--- DATA RECORDS ---
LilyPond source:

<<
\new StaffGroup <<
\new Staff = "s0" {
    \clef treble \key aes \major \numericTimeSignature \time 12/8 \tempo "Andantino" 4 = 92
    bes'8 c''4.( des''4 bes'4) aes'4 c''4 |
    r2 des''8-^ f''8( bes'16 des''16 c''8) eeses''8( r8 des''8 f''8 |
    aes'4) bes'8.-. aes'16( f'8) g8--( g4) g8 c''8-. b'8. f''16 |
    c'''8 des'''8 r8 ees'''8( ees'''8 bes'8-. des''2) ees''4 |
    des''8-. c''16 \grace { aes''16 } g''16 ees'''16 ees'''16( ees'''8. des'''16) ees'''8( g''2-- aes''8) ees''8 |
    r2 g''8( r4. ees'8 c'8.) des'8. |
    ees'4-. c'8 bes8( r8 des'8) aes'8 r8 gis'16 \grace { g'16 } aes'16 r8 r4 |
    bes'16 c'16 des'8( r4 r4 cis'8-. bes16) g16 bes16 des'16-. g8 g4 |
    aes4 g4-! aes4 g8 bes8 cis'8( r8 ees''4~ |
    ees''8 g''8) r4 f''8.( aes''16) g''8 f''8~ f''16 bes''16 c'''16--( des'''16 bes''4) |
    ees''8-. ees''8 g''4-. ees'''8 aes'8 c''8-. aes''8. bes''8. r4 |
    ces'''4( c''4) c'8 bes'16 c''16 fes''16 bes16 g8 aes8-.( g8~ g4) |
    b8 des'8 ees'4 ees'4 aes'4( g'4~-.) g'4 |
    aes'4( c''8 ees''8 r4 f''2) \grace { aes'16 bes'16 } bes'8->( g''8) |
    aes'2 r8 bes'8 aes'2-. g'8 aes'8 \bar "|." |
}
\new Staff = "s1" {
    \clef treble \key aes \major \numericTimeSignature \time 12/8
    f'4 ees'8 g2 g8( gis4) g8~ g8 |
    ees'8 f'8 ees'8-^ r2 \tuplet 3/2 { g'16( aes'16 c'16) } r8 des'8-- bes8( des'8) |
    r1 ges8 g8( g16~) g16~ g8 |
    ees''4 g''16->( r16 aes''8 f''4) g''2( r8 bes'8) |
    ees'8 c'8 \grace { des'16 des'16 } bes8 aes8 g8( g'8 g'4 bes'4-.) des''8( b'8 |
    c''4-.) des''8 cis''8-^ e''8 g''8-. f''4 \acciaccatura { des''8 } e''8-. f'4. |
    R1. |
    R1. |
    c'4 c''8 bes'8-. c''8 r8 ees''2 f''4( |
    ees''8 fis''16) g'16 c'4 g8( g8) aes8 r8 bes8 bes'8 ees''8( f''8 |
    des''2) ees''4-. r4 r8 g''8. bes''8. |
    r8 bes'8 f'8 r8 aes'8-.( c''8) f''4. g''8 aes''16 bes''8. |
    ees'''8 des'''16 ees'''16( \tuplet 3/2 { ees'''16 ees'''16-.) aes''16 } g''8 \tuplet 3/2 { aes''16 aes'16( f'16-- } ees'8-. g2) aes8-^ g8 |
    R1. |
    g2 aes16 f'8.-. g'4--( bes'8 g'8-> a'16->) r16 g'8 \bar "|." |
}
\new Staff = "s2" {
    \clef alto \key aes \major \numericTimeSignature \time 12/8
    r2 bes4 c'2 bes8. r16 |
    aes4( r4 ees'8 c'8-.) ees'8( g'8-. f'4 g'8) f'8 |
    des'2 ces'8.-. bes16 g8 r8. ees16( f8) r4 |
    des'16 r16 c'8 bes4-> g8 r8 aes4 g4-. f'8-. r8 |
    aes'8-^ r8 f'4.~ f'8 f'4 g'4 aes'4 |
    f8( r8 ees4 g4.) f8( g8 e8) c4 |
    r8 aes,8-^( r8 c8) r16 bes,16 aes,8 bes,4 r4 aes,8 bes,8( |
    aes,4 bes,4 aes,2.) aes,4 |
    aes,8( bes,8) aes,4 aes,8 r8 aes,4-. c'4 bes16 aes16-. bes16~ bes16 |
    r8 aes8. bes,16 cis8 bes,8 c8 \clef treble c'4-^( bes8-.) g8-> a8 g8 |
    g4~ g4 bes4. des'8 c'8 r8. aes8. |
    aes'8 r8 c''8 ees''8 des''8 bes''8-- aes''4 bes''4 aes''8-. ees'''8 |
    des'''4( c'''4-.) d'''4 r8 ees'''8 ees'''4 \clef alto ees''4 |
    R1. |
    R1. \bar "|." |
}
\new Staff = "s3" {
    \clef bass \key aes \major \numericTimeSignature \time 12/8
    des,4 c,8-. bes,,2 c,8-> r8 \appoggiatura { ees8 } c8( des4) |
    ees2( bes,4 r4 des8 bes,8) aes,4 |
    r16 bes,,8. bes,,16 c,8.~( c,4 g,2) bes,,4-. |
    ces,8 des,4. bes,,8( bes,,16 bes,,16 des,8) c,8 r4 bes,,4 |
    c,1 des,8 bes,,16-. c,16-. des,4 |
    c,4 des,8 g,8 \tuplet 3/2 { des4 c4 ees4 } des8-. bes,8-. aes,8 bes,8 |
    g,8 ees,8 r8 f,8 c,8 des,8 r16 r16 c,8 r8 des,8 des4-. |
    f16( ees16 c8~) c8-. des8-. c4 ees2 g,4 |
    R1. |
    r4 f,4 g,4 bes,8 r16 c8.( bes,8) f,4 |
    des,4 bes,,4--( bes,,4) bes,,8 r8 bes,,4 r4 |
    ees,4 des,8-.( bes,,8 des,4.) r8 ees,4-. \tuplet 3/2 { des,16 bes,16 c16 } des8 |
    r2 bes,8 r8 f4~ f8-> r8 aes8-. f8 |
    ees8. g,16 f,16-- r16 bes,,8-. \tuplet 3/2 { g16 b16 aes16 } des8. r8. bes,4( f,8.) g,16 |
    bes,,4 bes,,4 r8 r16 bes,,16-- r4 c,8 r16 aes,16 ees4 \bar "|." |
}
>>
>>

--- REQUIRED WORK ---
Return every line from the entries above that contains the string "tuplet". Letter case counts when matching.

--- ANSWER IN FULL ---
    ees'8 f'8 ees'8-^ r2 \tuplet 3/2 { g'16( aes'16 c'16) } r8 des'8-- bes8( des'8) |
    ees'''8 des'''16 ees'''16( \tuplet 3/2 { ees'''16 ees'''16-.) aes''16 } g''8 \tuplet 3/2 { aes''16 aes'16( f'16-- } ees'8-. g2) aes8-^ g8 |
    c,4 des,8 g,8 \tuplet 3/2 { des4 c4 ees4 } des8-. bes,8-. aes,8 bes,8 |
    ees,4 des,8-.( bes,,8 des,4.) r8 ees,4-. \tuplet 3/2 { des,16 bes,16 c16 } des8 |
    ees8. g,16 f,16-- r16 bes,,8-. \tuplet 3/2 { g16 b16 aes16 } des8. r8. bes,4( f,8.) g,16 |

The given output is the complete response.